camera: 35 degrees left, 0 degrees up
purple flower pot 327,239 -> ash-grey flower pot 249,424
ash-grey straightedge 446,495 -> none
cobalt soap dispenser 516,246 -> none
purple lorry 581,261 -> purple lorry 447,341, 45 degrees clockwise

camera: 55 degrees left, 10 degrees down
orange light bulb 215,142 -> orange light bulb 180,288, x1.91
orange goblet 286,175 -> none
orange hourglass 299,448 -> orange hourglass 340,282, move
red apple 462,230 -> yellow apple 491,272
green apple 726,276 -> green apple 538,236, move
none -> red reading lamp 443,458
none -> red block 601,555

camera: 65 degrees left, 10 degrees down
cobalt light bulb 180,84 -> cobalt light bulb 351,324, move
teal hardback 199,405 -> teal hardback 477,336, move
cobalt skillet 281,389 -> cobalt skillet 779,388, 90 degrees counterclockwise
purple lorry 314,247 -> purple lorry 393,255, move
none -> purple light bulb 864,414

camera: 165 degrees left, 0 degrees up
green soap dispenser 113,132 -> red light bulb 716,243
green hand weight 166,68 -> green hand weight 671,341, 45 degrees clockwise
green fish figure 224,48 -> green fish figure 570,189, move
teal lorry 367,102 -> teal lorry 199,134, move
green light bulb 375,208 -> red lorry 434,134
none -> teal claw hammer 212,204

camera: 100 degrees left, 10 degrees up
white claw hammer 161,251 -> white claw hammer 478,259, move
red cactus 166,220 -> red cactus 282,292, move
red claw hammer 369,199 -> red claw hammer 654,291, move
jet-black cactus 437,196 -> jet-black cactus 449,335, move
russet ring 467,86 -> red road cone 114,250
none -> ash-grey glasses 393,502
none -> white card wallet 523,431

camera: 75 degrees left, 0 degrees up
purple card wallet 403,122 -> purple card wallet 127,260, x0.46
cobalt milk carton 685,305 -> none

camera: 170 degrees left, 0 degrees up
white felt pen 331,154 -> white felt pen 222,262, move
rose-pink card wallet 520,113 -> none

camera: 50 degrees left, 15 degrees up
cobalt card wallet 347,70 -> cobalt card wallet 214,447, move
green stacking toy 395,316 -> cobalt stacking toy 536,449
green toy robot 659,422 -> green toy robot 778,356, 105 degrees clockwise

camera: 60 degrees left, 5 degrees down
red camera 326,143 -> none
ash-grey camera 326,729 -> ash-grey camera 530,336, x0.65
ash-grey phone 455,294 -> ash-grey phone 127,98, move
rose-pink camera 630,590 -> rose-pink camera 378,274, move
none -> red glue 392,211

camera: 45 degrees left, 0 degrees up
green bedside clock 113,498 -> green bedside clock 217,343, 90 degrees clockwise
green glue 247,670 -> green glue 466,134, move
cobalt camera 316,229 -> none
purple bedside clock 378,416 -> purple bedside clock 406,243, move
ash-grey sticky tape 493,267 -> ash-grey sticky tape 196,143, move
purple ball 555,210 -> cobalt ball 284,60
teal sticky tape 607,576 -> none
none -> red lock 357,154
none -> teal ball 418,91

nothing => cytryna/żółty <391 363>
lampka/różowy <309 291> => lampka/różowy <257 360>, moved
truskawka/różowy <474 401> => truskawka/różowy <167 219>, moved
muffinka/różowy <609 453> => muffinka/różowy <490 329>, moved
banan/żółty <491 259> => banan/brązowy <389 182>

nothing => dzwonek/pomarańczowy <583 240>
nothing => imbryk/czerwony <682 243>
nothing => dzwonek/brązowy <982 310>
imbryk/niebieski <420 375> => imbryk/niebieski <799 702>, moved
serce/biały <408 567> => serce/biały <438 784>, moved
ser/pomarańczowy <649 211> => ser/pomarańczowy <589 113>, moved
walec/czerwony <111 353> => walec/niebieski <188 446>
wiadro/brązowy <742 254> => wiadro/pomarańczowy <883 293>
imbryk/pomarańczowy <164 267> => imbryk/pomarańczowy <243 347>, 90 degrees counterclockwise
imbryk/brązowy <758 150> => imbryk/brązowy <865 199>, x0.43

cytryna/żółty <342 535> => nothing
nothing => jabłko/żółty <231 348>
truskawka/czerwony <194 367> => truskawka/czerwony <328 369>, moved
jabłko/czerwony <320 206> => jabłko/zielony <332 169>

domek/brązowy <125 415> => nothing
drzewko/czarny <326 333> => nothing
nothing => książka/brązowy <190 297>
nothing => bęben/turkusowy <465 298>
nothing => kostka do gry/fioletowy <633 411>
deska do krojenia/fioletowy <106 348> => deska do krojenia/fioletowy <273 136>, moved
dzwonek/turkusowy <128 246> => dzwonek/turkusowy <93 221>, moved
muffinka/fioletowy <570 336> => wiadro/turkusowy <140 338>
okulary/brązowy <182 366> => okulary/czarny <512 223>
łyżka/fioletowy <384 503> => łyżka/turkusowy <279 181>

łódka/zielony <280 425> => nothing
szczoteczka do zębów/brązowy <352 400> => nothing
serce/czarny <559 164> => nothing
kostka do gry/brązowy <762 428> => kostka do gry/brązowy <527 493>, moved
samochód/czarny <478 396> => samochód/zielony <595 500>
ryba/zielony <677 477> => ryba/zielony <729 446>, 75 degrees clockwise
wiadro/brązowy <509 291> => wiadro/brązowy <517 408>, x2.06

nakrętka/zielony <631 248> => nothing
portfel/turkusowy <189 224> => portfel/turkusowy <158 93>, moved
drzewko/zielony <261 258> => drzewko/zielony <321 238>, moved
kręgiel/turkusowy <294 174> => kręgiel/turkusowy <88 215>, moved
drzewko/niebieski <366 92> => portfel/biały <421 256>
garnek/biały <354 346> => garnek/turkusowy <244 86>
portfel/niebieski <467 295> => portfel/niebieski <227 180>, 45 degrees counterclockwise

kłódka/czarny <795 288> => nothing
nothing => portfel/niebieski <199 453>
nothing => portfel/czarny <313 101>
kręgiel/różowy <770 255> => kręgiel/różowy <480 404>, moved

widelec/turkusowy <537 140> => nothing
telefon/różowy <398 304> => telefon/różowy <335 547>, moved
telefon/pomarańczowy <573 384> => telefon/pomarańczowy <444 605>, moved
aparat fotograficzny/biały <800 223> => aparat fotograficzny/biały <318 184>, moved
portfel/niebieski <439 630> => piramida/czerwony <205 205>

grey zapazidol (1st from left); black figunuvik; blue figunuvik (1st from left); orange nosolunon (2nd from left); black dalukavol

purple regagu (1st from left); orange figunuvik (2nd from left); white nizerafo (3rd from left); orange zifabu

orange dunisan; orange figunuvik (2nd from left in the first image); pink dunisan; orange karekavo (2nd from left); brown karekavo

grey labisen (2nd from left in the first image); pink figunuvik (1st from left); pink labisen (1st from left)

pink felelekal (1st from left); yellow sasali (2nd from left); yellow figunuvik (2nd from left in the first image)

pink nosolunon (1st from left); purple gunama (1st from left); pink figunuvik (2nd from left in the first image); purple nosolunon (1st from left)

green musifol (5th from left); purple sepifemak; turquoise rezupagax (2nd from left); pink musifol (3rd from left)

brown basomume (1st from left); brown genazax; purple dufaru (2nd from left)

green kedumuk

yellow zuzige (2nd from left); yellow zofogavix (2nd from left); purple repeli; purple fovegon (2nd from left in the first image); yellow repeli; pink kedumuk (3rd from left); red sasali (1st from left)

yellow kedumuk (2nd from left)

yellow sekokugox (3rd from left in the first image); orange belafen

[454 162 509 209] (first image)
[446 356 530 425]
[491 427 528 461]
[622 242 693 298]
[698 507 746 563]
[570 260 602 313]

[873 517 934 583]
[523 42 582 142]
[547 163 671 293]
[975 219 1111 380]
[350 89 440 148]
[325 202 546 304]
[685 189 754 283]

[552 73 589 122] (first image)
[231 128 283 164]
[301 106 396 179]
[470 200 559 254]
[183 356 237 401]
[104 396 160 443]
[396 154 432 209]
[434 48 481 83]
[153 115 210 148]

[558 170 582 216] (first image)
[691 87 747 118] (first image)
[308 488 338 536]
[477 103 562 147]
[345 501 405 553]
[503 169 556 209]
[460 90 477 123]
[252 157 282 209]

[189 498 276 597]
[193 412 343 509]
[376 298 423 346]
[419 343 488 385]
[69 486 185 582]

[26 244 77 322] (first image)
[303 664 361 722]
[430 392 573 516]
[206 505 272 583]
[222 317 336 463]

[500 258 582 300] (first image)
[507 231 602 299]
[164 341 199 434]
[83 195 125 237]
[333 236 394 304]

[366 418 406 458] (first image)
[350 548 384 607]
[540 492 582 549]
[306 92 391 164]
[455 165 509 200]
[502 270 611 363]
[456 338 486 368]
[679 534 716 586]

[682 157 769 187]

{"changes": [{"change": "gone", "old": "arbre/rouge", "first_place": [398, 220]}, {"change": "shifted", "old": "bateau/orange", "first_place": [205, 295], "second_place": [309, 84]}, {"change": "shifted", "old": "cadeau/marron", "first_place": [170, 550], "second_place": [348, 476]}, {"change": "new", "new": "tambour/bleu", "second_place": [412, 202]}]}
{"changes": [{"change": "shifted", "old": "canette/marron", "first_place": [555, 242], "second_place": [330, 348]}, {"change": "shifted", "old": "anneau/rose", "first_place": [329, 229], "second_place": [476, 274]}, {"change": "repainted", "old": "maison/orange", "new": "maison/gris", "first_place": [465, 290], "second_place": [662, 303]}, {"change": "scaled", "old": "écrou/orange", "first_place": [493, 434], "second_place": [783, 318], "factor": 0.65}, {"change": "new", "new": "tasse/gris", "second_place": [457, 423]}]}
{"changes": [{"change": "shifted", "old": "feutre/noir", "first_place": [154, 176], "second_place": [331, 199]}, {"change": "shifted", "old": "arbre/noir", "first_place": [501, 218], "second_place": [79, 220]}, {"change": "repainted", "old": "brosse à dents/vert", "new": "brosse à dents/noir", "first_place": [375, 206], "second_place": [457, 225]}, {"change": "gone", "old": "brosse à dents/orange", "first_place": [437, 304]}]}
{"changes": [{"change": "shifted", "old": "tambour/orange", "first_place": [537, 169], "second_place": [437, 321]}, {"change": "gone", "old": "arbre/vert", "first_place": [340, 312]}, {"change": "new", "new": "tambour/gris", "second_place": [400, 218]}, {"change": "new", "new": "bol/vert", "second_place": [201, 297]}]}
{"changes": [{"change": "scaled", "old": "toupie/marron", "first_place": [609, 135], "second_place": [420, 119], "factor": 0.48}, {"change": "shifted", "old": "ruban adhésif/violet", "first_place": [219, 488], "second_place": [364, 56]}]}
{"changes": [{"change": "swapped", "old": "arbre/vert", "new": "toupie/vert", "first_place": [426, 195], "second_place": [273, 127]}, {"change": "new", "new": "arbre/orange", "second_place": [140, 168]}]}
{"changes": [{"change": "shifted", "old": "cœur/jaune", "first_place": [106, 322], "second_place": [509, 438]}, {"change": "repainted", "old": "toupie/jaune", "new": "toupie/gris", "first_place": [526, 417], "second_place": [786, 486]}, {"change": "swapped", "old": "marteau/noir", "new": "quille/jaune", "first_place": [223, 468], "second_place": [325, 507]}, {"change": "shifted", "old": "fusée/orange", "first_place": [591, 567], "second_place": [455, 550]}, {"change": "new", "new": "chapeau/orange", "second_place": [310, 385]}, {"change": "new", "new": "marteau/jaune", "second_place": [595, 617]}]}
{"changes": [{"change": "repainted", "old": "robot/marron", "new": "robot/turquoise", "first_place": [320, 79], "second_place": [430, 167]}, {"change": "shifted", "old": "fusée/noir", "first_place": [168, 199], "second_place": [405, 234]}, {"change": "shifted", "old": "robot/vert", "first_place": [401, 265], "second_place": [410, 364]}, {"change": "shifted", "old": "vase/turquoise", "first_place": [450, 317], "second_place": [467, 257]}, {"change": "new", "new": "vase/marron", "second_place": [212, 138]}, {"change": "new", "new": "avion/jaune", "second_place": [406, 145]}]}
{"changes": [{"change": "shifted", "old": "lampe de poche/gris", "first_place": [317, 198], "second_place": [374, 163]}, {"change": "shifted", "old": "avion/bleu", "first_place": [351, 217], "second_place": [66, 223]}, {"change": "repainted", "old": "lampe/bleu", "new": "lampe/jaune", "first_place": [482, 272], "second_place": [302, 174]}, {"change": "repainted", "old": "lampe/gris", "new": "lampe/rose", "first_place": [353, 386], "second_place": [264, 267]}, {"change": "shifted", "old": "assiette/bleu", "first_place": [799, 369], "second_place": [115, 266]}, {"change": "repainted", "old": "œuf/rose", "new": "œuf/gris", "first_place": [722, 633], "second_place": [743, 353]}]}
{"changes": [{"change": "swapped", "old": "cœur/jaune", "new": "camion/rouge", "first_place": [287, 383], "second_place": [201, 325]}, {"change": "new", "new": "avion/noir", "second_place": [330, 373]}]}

________________________________________

Look through the entries above. Copy each line in which the string "brown" occurs.

#### [Task answer]
orange dunisan; orange figunuvik (2nd from left in the first image); pink dunisan; orange karekavo (2nd from left); brown karekavo
brown basomume (1st from left); brown genazax; purple dufaru (2nd from left)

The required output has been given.